-- Opening Marker --
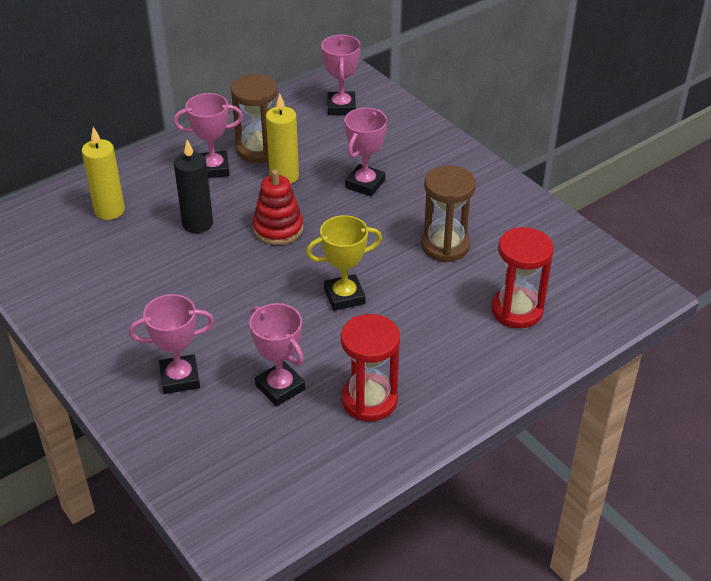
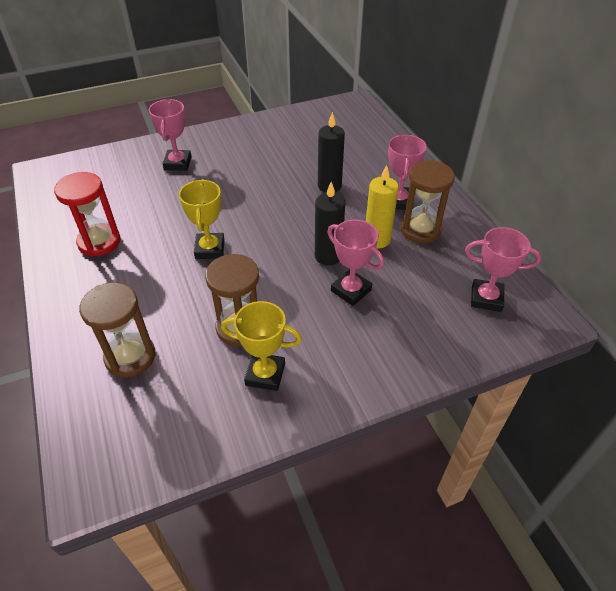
camera: 105 degrees right, 5 degrees up
(109, 211) = (359, 148): yellow candle -> none
(278, 229) = (307, 226): red stacking toy -> none
(280, 387) = (141, 203): pink trophy -> none
(322, 206) = (328, 256): none -> black candle
(488, 218) = (265, 374): none -> yellow trophy
(517, 310) = (130, 357): red hourglass -> brown hourglass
-- Closing Marker --
**Work instructions**.
All lines from the one containing "(109, 211) = (359, 148): yellow" through the end of the material should be restated exactly, with both end lines kept.

**Solution for this task**.
(109, 211) = (359, 148): yellow candle -> none
(278, 229) = (307, 226): red stacking toy -> none
(280, 387) = (141, 203): pink trophy -> none
(322, 206) = (328, 256): none -> black candle
(488, 218) = (265, 374): none -> yellow trophy
(517, 310) = (130, 357): red hourglass -> brown hourglass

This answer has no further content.